An exact copy of the listing below is the answer, with the pictures removed.

=== Begin Enclosure ===

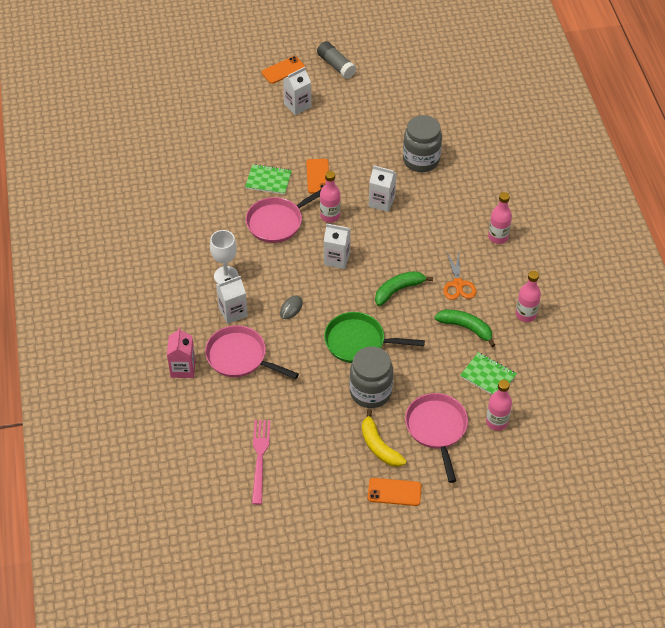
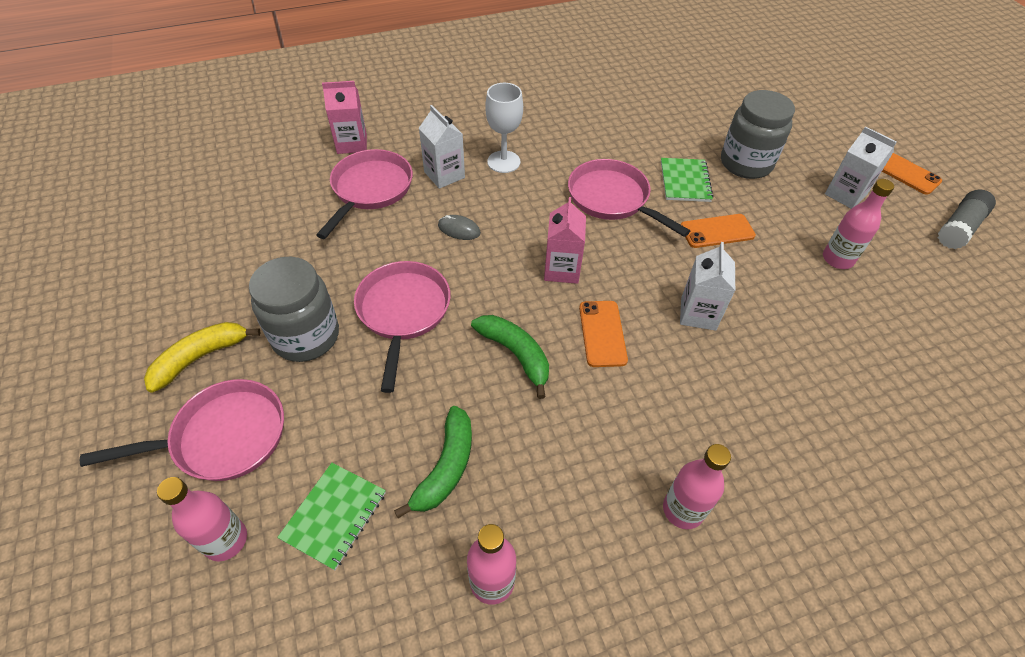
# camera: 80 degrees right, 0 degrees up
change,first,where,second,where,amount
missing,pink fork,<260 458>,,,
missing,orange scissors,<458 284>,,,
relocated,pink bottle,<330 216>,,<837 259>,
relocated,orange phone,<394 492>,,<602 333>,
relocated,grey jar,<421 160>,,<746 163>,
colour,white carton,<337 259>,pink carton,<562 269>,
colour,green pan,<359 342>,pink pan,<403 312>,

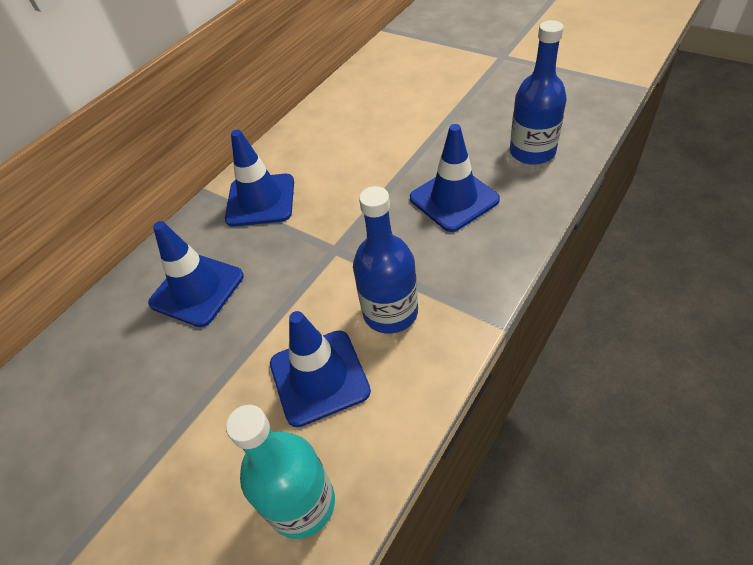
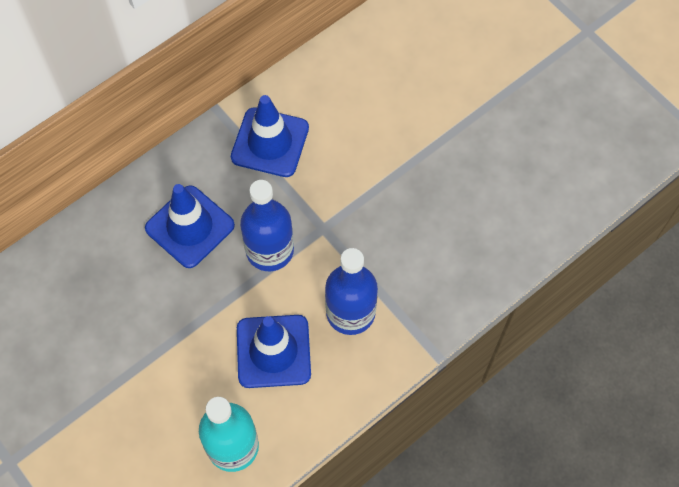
# camera: 10 degrees right, 15 degrees up
change,first,where,second,where,amount
missing,blue traffic cone,<454 199>,,,
relocated,blue bottle,<532 152>,,<269 250>,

=== End Enclosure ===

SOLUTION TO THIS TASK
# camera: 80 degrees right, 0 degrees up
change,first,where,second,where,amount
missing,pink fork,<260 458>,,,
missing,orange scissors,<458 284>,,,
relocated,pink bottle,<330 216>,,<837 259>,
relocated,orange phone,<394 492>,,<602 333>,
relocated,grey jar,<421 160>,,<746 163>,
colour,white carton,<337 259>,pink carton,<562 269>,
colour,green pan,<359 342>,pink pan,<403 312>,

# camera: 10 degrees right, 15 degrees up
change,first,where,second,where,amount
missing,blue traffic cone,<454 199>,,,
relocated,blue bottle,<532 152>,,<269 250>,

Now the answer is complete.